**What the exercise asks**: Tally up the lines below that contain the word "from" and give the total alone.

**Available data**:
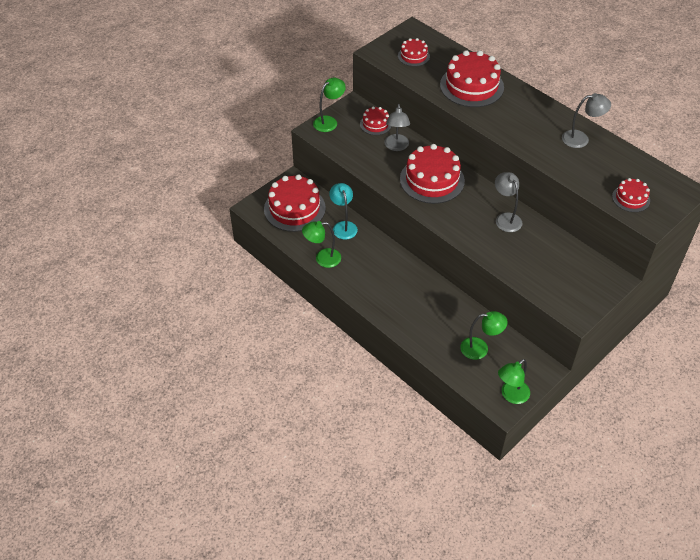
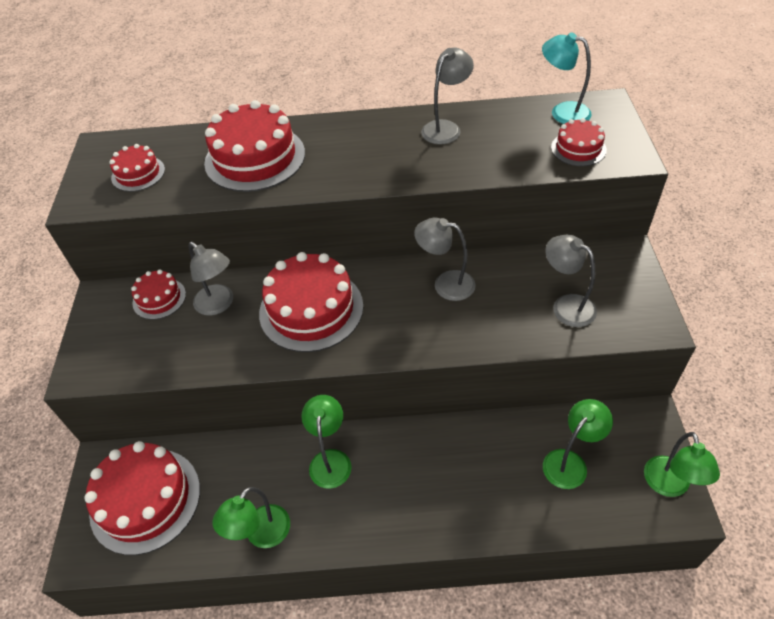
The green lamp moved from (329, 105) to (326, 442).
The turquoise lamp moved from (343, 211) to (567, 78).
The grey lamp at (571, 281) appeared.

**Solution**: 2